Records supplied below:

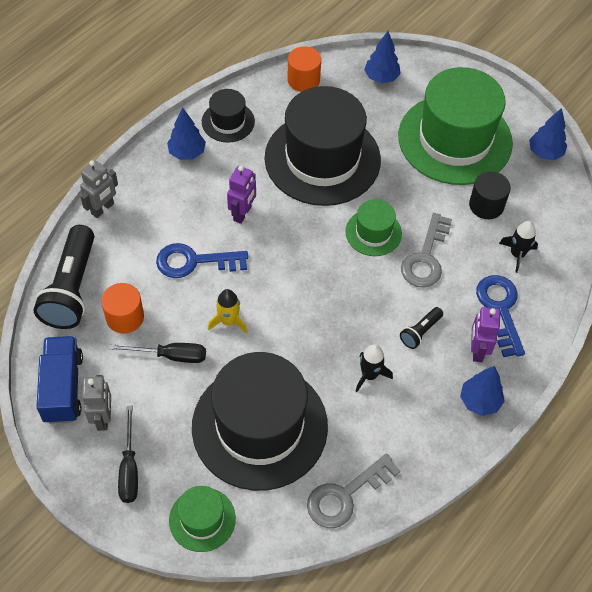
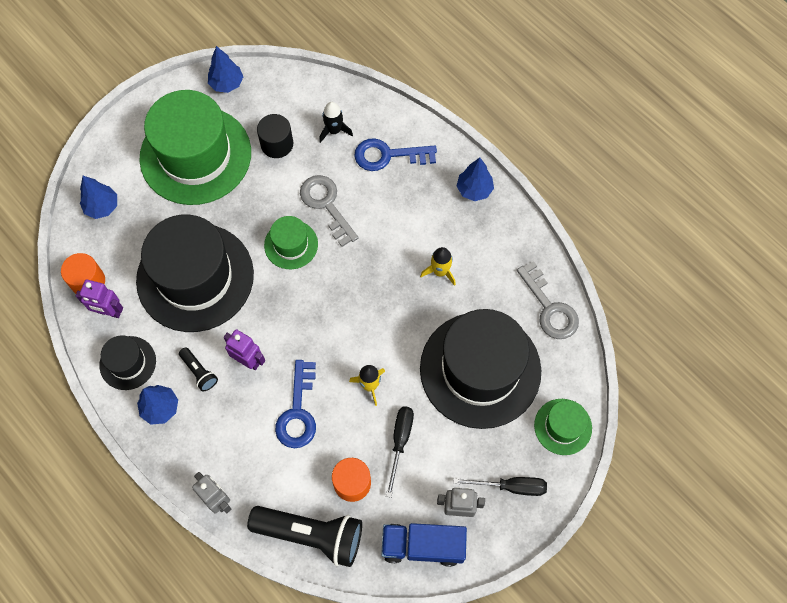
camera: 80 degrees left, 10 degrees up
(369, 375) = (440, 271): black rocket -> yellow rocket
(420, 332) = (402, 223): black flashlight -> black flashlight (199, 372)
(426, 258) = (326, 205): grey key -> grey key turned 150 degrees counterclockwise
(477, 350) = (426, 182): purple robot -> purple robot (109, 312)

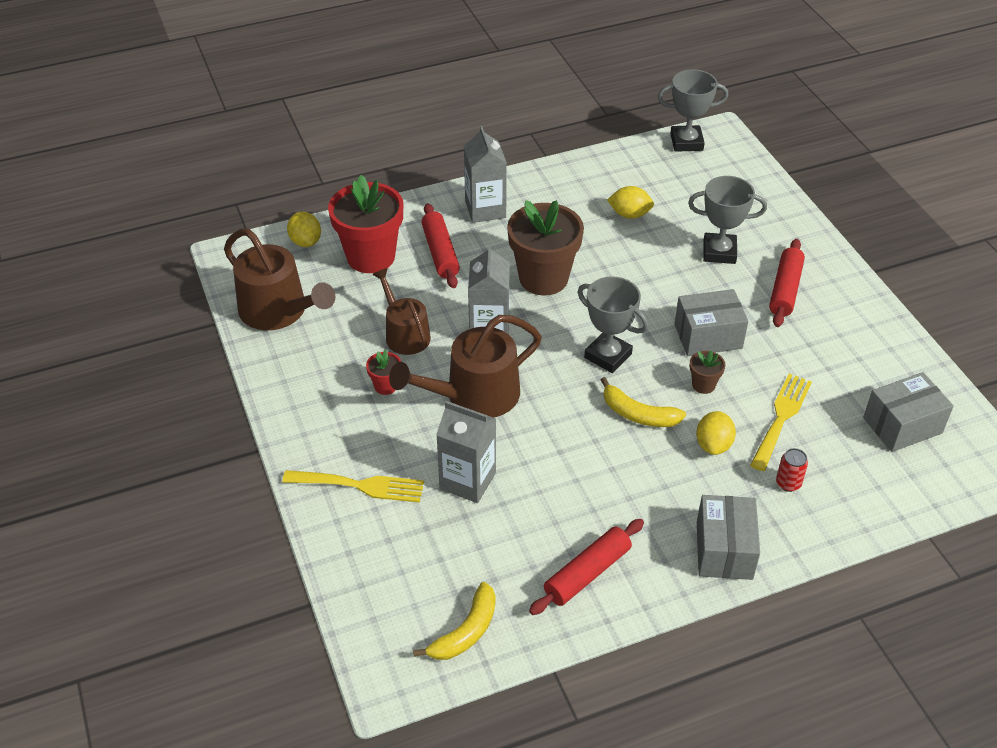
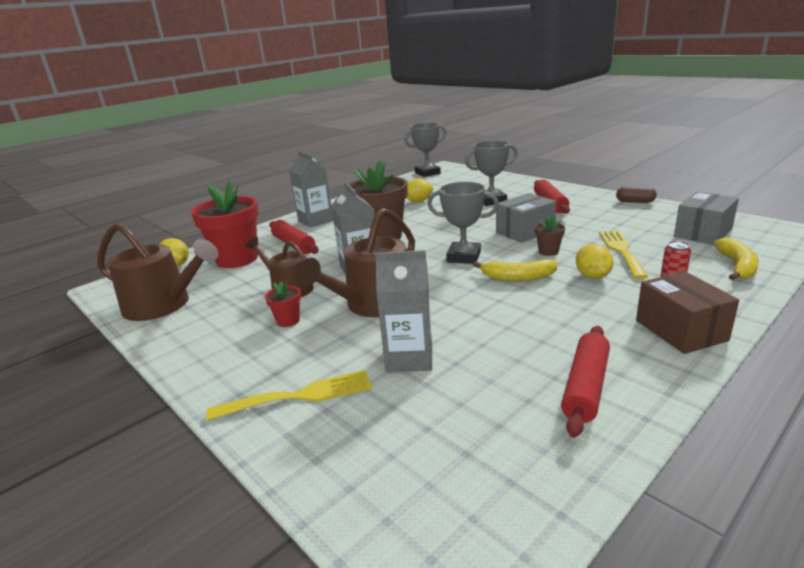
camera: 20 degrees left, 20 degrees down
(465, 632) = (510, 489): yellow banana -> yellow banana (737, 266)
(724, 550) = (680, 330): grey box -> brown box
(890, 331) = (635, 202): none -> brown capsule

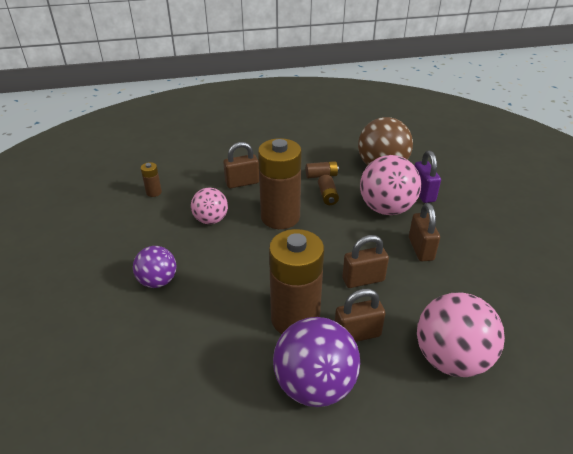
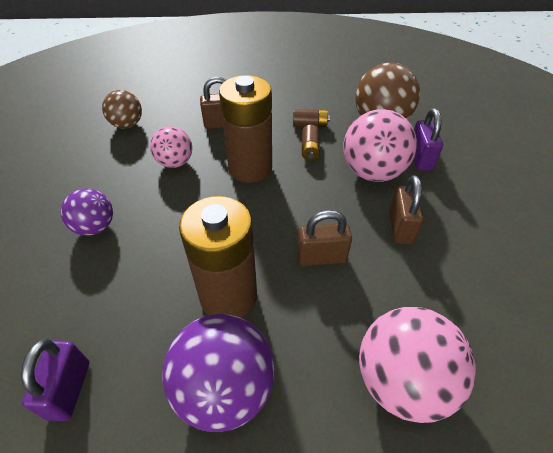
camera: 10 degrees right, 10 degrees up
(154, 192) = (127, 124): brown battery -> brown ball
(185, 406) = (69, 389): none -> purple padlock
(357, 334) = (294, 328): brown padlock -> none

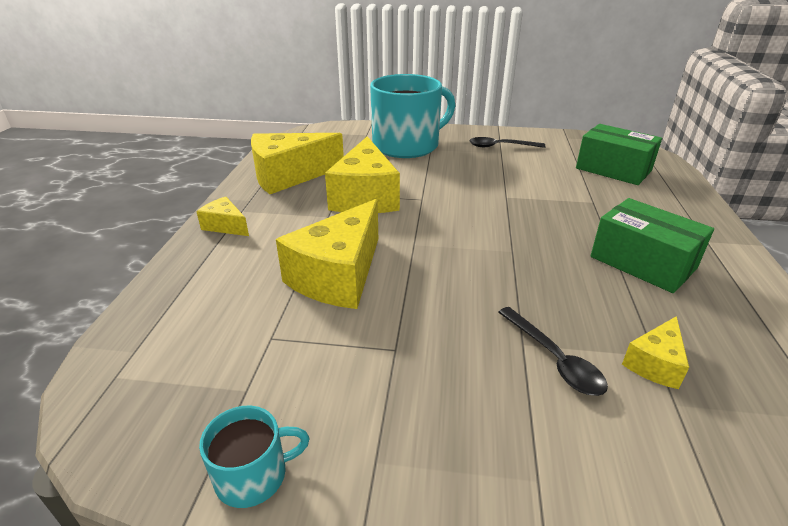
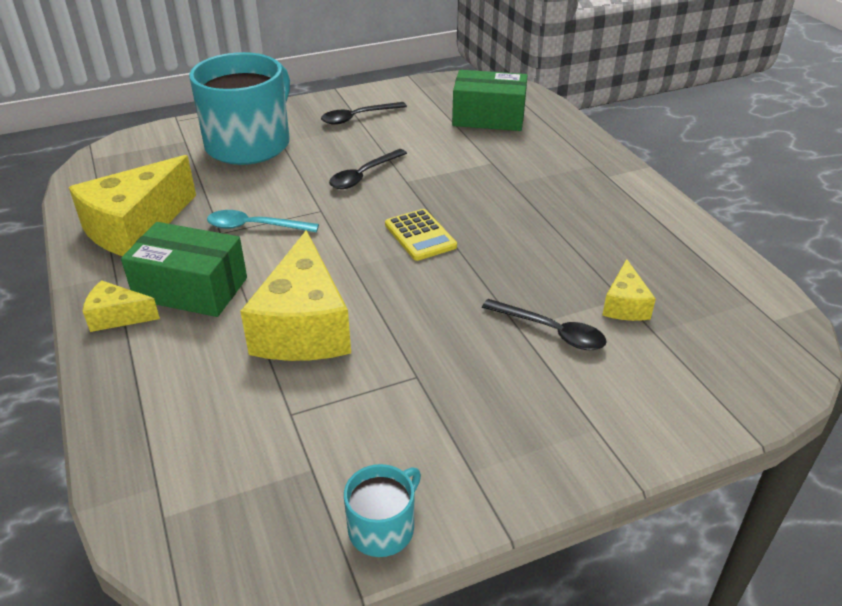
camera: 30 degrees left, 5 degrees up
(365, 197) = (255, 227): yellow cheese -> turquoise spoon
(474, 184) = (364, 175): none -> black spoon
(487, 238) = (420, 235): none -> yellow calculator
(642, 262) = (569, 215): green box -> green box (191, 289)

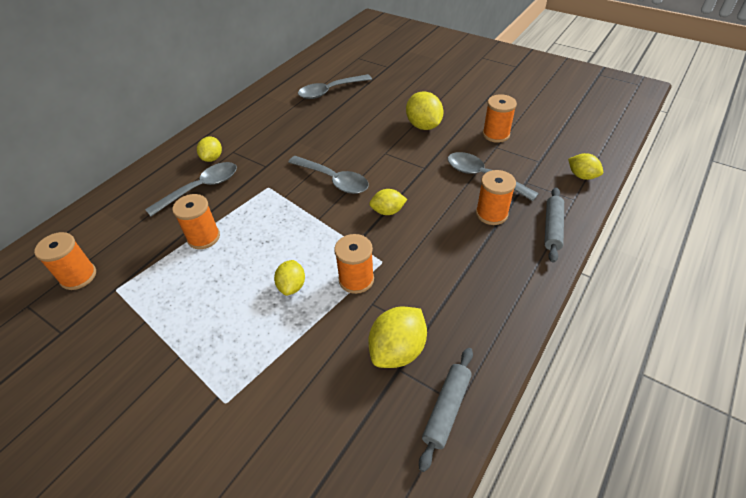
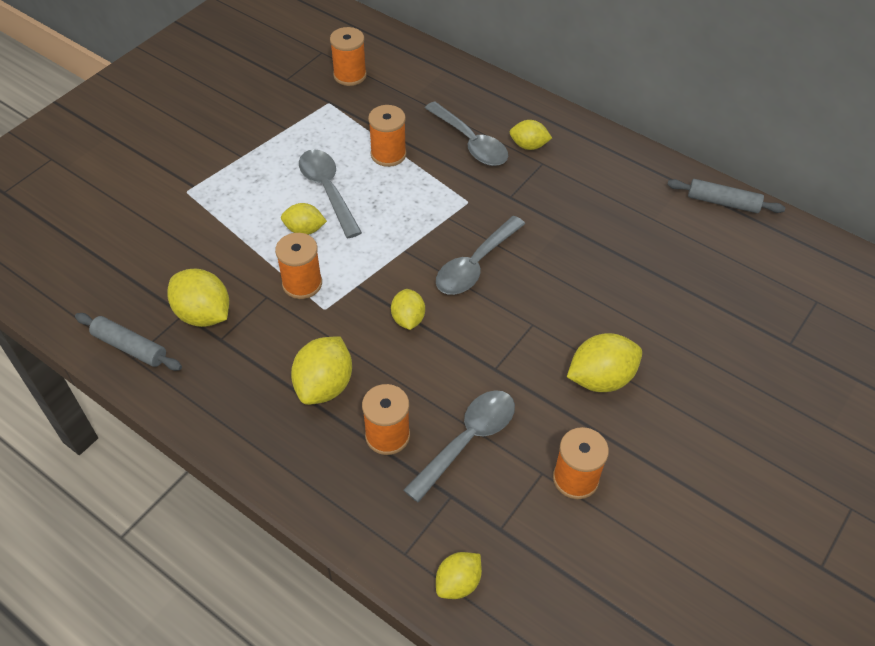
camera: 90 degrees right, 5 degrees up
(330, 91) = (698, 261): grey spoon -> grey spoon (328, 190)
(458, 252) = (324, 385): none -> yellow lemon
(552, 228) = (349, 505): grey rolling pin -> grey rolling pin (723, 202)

End of Records supplied.

Activity
Within the data above, find the lines that contain the word "yellow" and copy each of them.

Solution for this task
(369, 375) = (440, 271): black rocket -> yellow rocket
(465, 632) = (510, 489): yellow banana -> yellow banana (737, 266)
(365, 197) = (255, 227): yellow cheese -> turquoise spoon
(487, 238) = (420, 235): none -> yellow calculator
(458, 252) = (324, 385): none -> yellow lemon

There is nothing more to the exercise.